◆ DATASET EXCERPTS:
===============
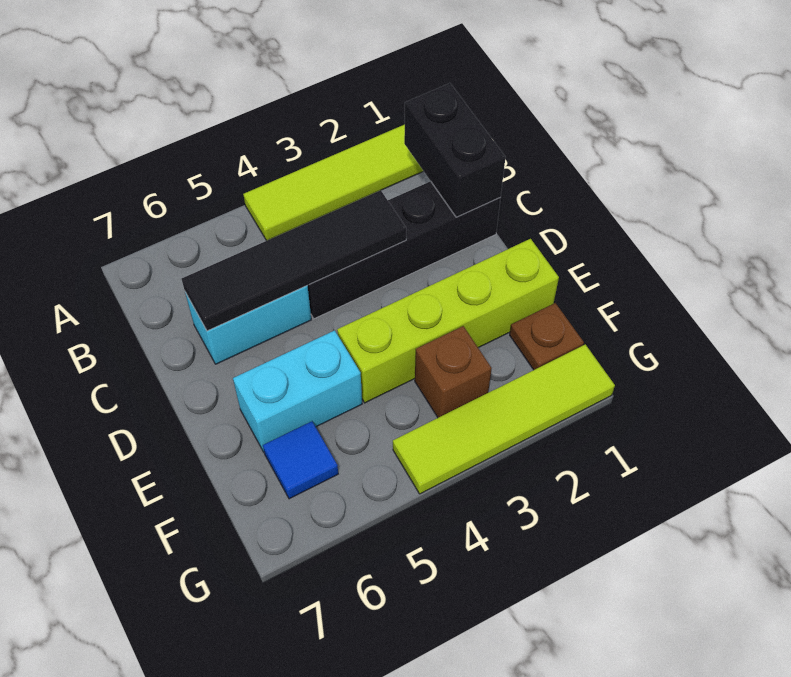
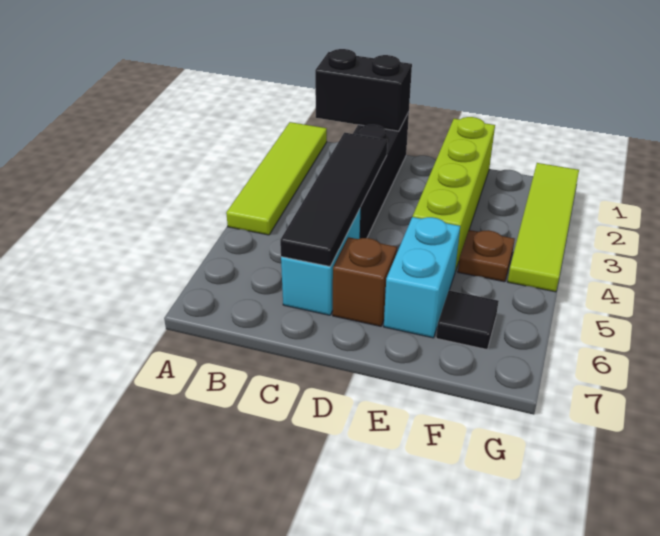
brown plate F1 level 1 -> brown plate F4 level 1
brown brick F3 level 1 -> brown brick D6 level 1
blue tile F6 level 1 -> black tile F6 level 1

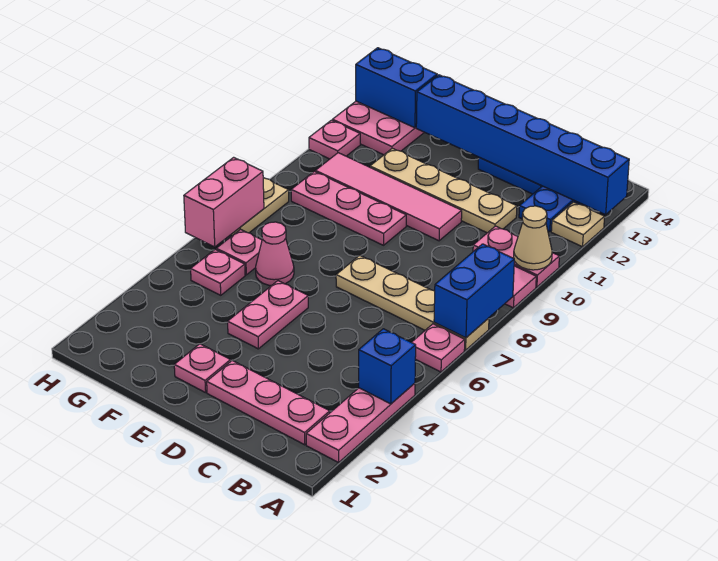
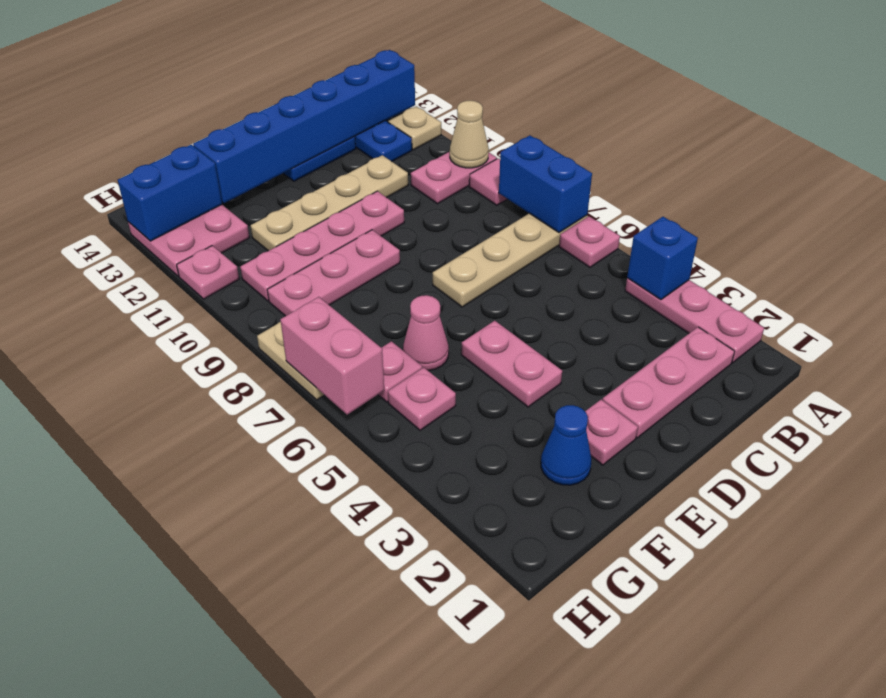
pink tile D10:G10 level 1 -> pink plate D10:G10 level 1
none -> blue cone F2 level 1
===============
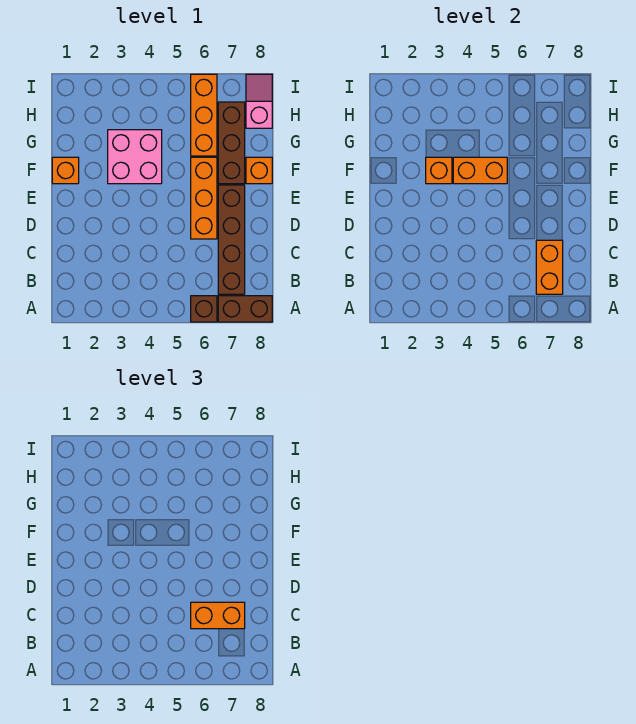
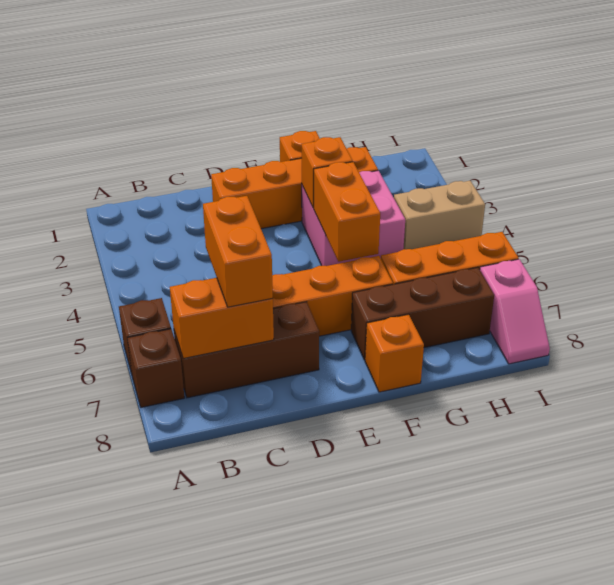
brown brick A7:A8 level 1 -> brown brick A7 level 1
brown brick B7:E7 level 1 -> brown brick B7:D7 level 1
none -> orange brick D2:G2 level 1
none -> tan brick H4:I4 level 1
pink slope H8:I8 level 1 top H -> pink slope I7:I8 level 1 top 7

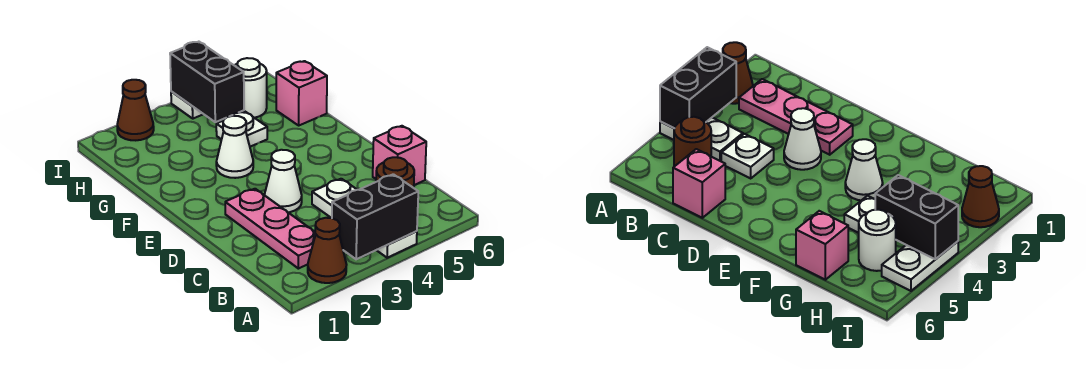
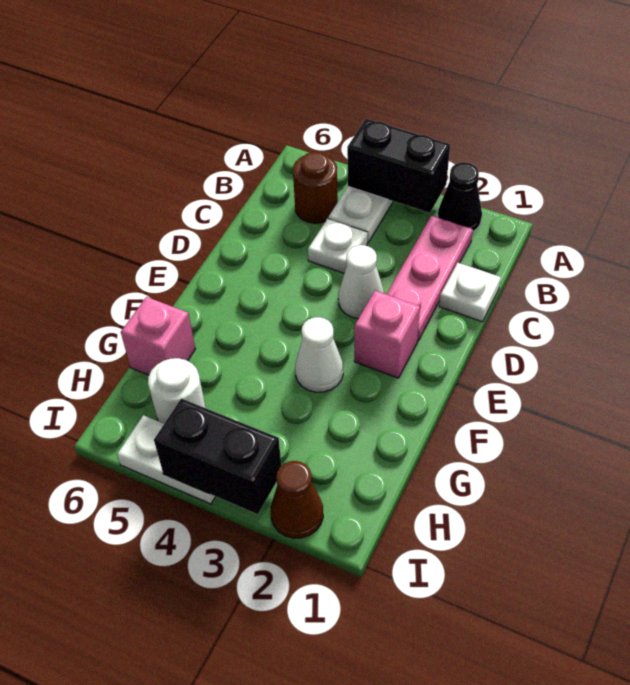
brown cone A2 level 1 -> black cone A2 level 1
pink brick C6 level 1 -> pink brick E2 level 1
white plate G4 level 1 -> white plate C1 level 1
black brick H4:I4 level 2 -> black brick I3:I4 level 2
===============
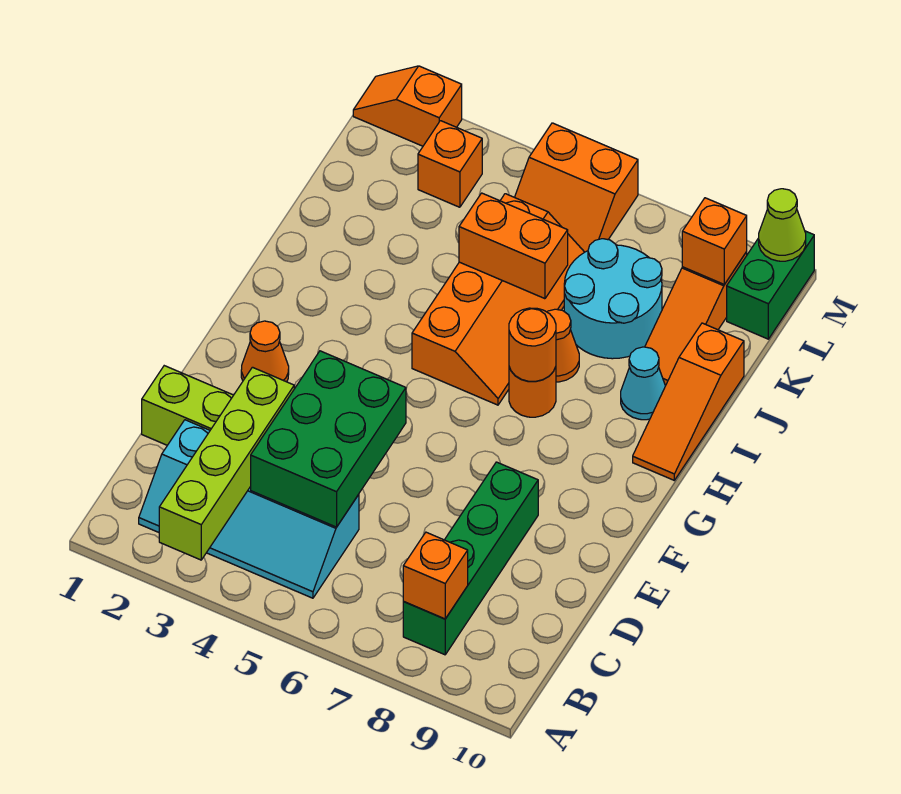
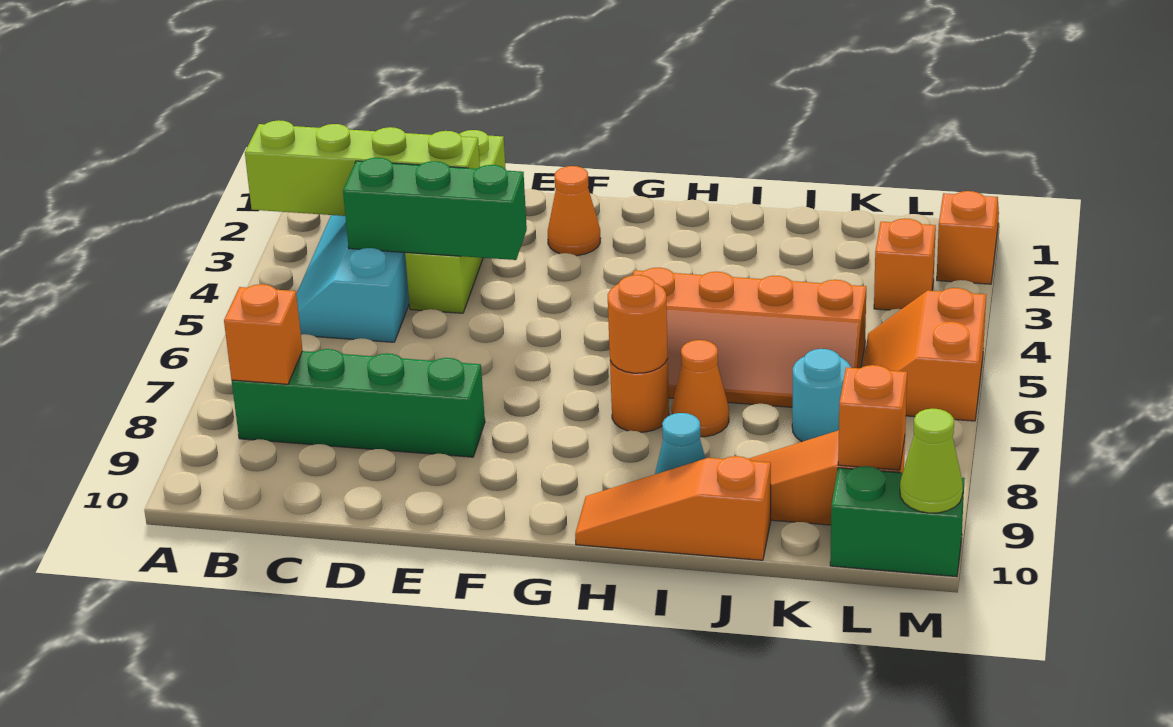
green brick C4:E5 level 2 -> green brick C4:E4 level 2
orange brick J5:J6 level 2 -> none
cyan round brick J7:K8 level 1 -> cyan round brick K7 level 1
===============
◆ AIM OF THE EXERCISE: When you reach the line holding "pink brick C6" in the records above, begin reproducing exactly, stop after the line holding "black brick H4:I4", and output nothing else.

◆ RESPONSE BOX:
pink brick C6 level 1 -> pink brick E2 level 1
white plate G4 level 1 -> white plate C1 level 1
black brick H4:I4 level 2 -> black brick I3:I4 level 2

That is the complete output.